Source records ->
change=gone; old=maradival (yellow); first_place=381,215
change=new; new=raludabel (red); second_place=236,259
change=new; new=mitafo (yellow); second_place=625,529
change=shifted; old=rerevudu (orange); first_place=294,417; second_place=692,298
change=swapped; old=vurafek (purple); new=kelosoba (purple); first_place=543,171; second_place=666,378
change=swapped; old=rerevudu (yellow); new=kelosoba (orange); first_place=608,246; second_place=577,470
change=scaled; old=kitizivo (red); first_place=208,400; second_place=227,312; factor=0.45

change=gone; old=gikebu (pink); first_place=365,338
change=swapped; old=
...
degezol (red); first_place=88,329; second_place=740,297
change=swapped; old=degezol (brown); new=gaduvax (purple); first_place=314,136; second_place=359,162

Instructions for the task ->
Say how many lines of the records contain the word "kelosoba", and give no other output.

Result of this task ->
2